Material shown:
**********
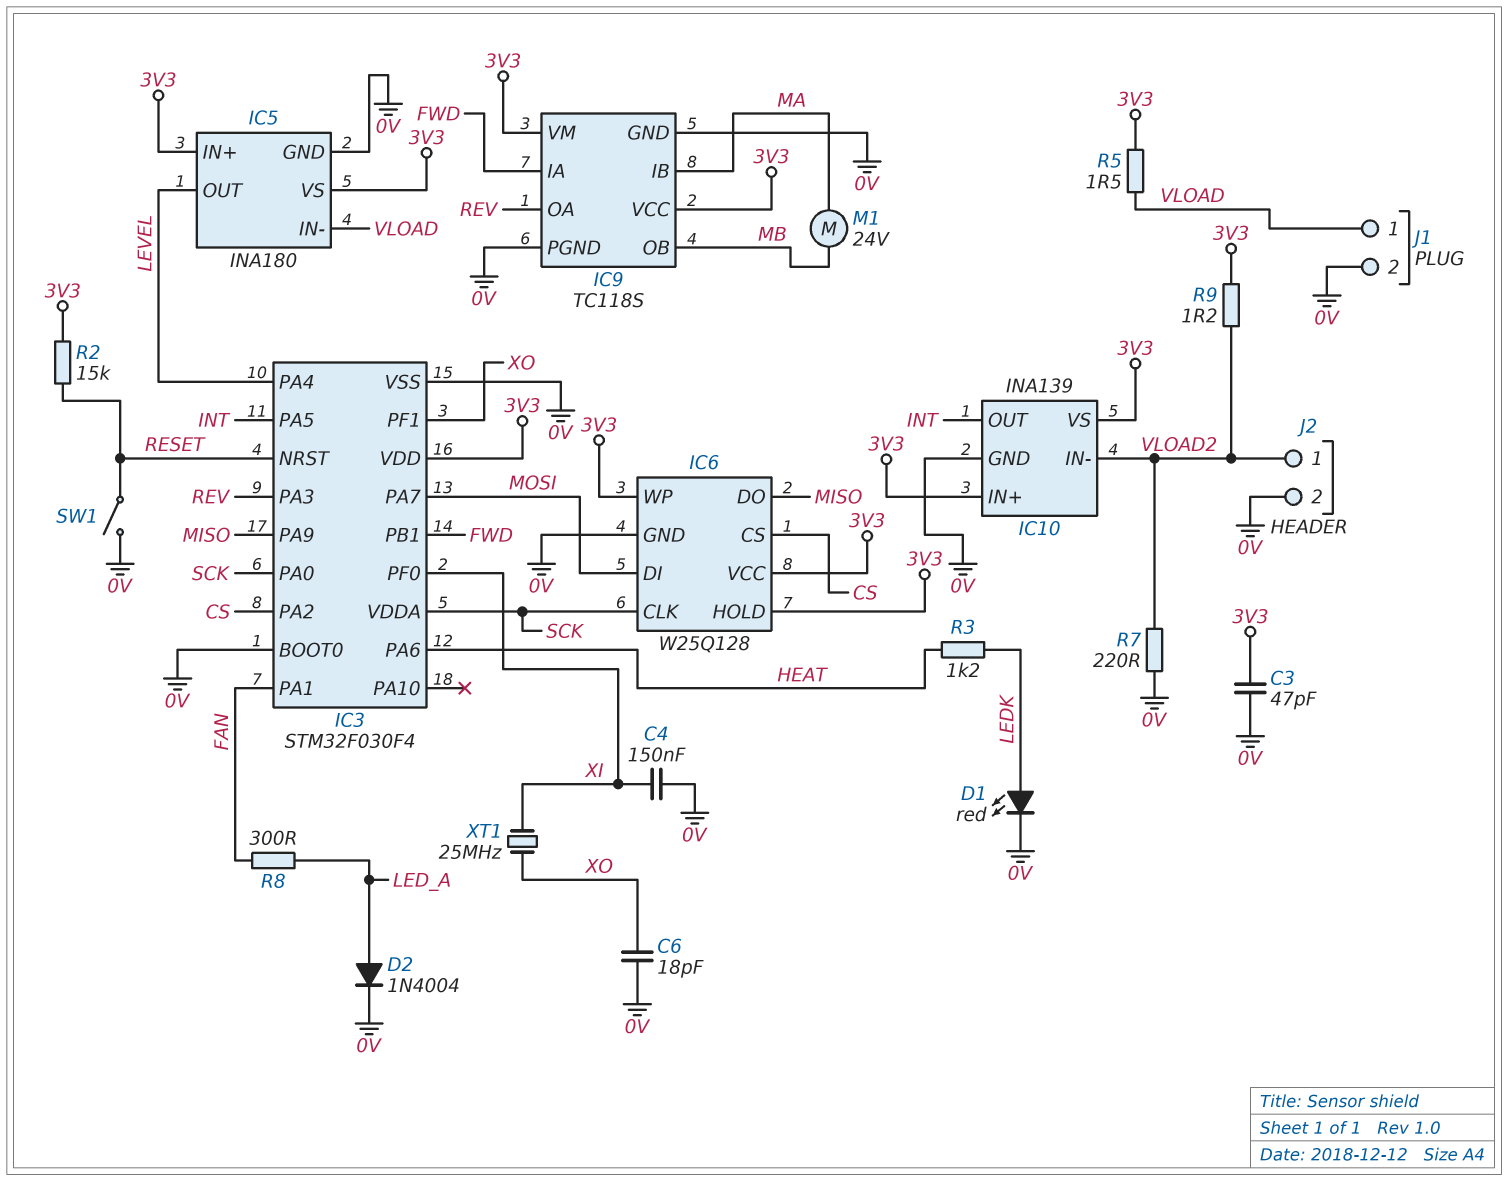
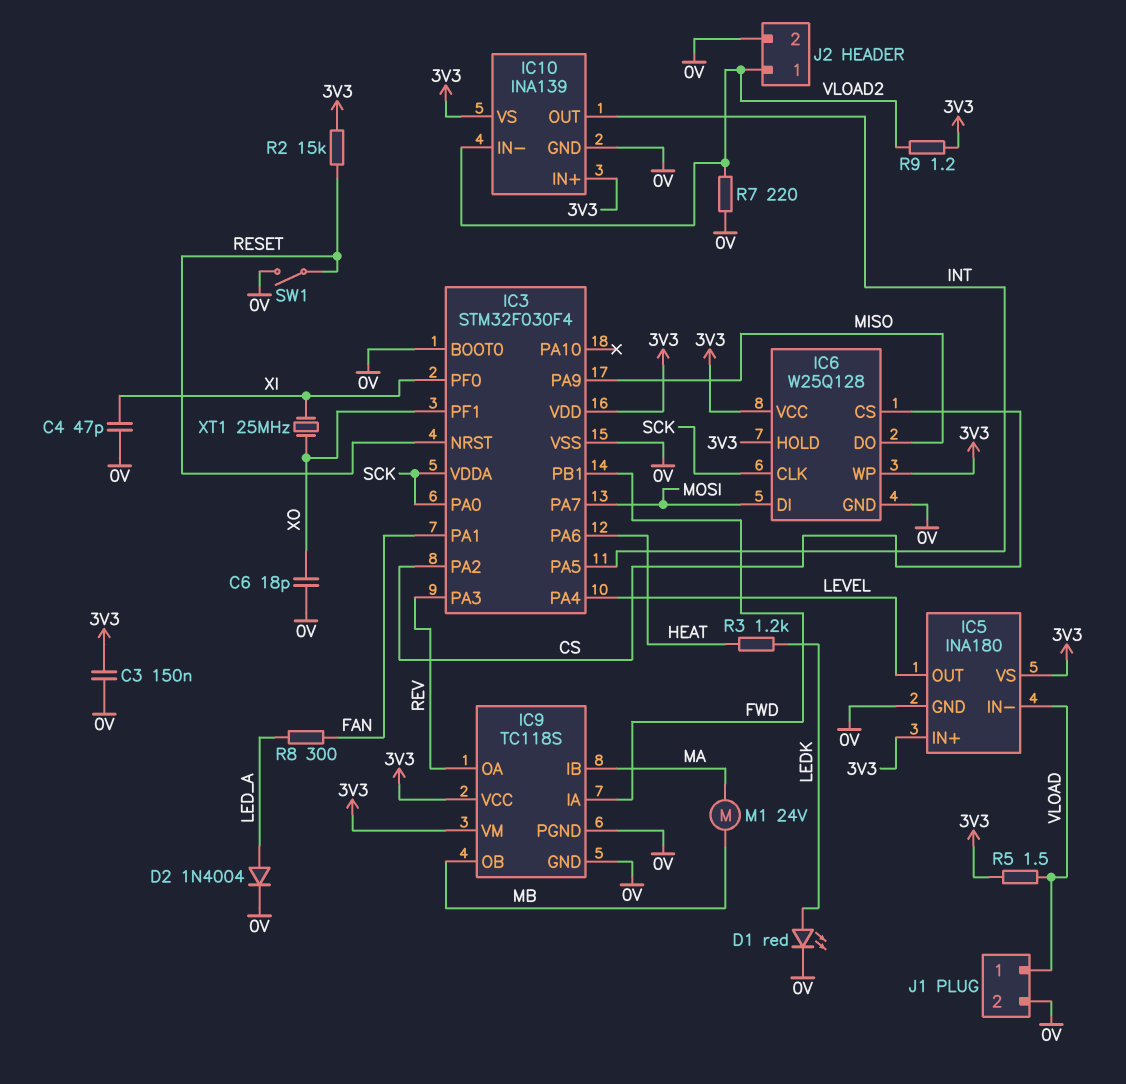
C3: 47pF (0V, 3V3) -> 150nF (0V, 3V3)
C4: 150nF (0V, XI) -> 47pF (0V, XI)

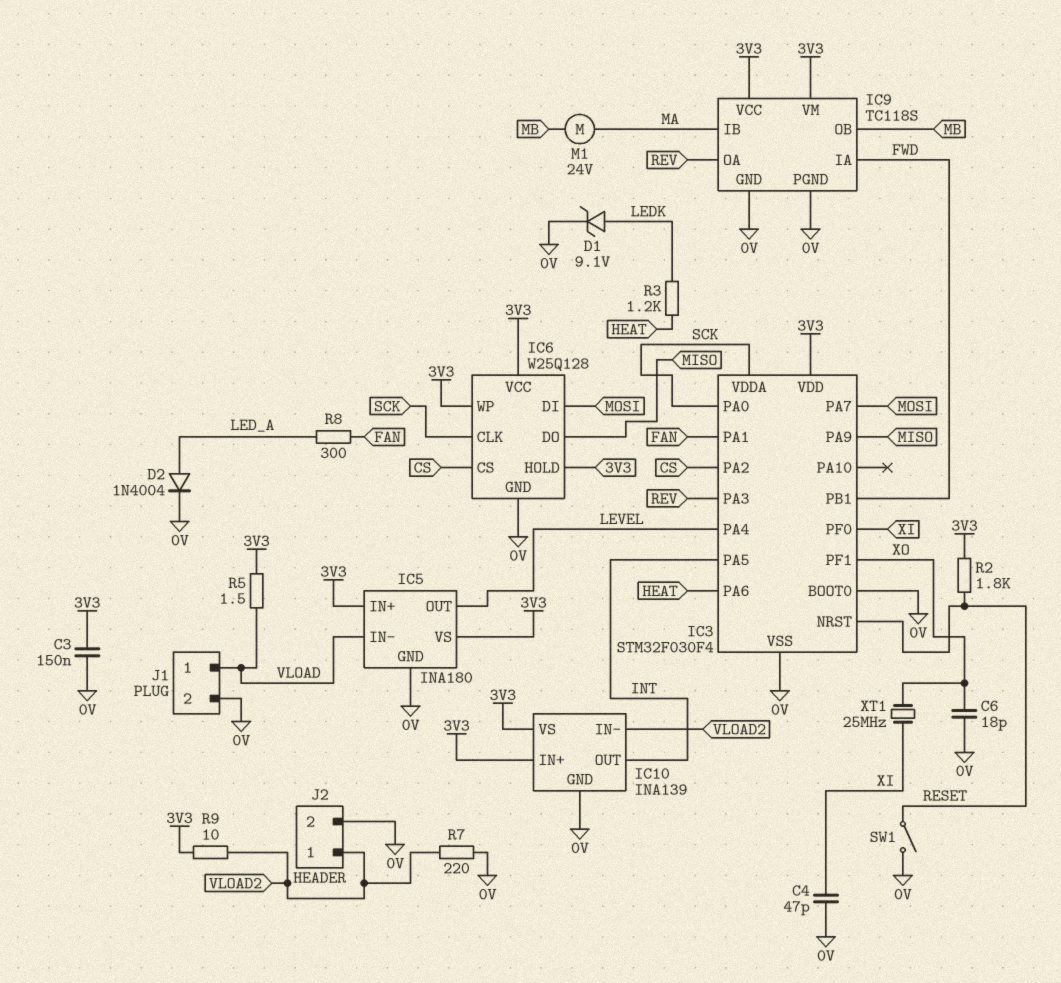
D1: LED red (A LEDK, K 0V) -> zener 9.1V (A LEDK, K 0V)
R2: 15k (3V3, RESET) -> 1.8k (3V3, RESET)
R9: 1.2 (3V3, VLOAD2) -> 10 (3V3, VLOAD2)

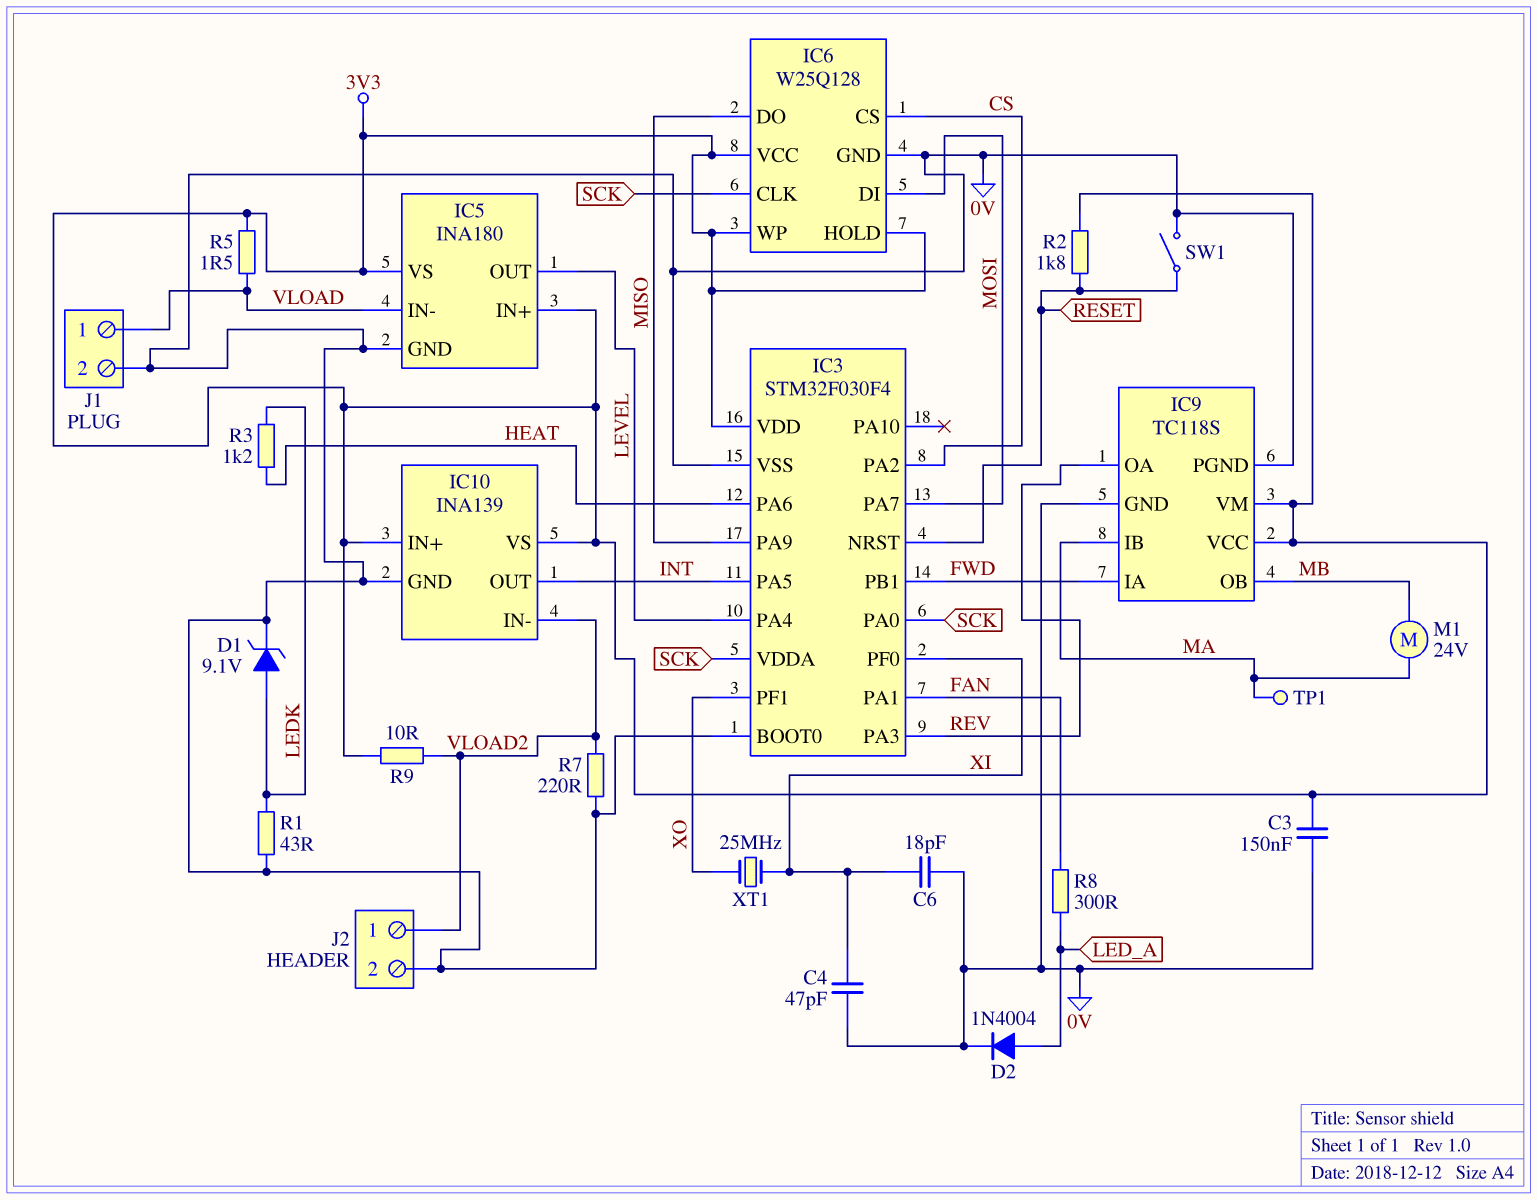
C6: 18pF (0V, XO) -> 18pF (0V, XI)
R1: none -> 43 (0V, LEDK)
TP1: none -> test point (MA)

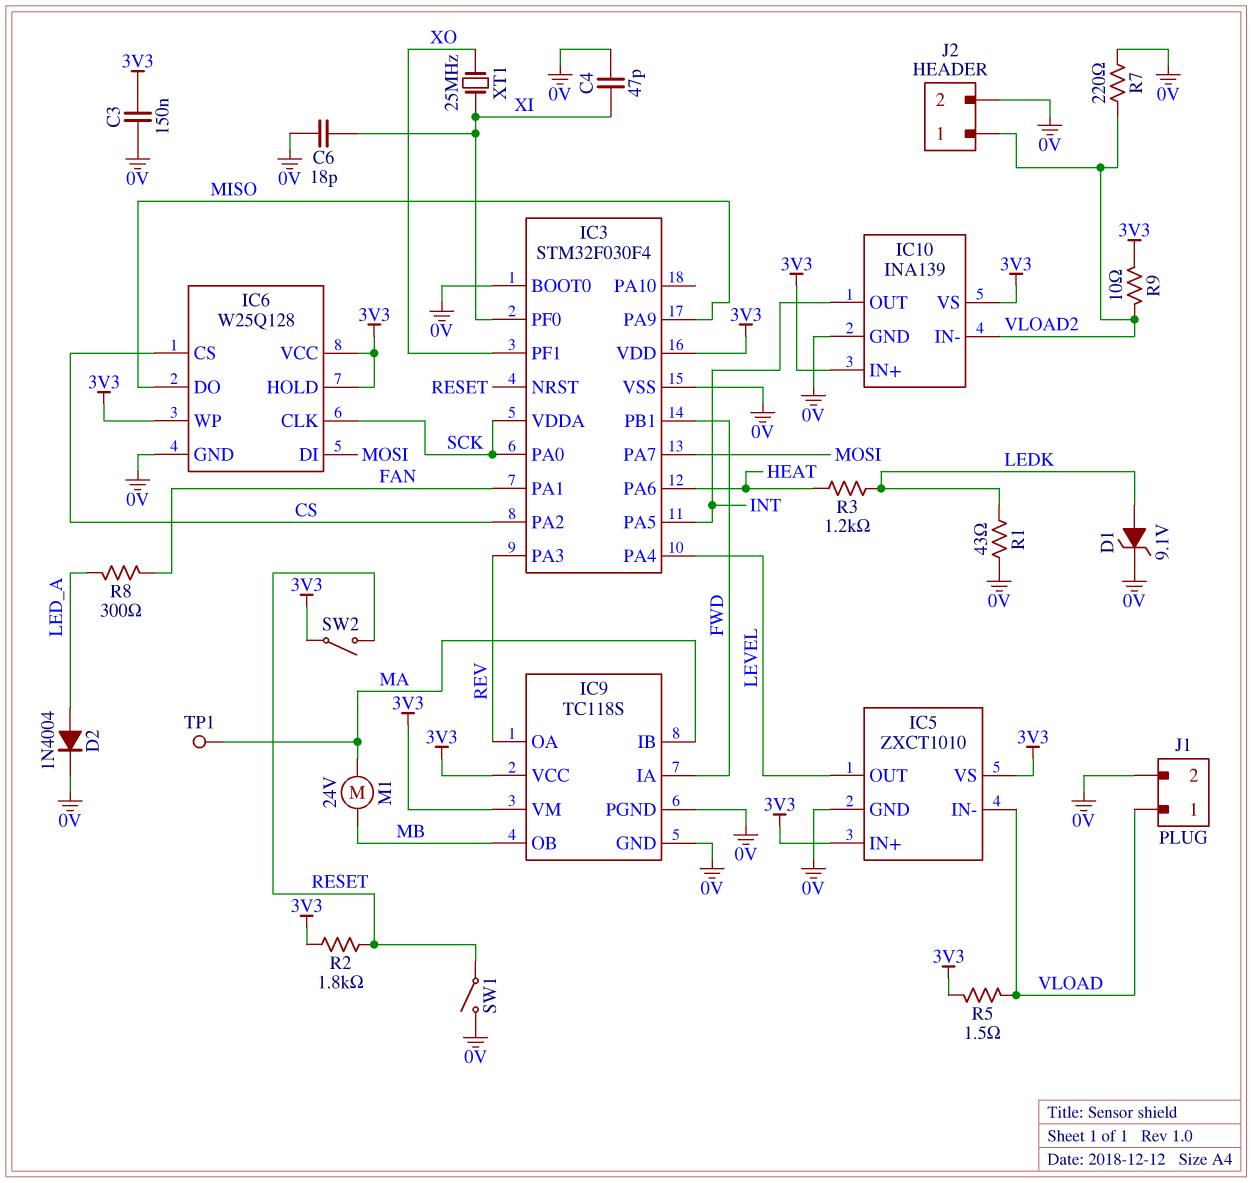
IC5: INA180 -> ZXCT1010
SW2: none -> switch (3V3, RESET)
**********
Aim of the task: Go through the listing above and return every line where the word "LEDK" occurs.

Output for this exercise:
D1: LED red (A LEDK, K 0V) -> zener 9.1V (A LEDK, K 0V)
R1: none -> 43 (0V, LEDK)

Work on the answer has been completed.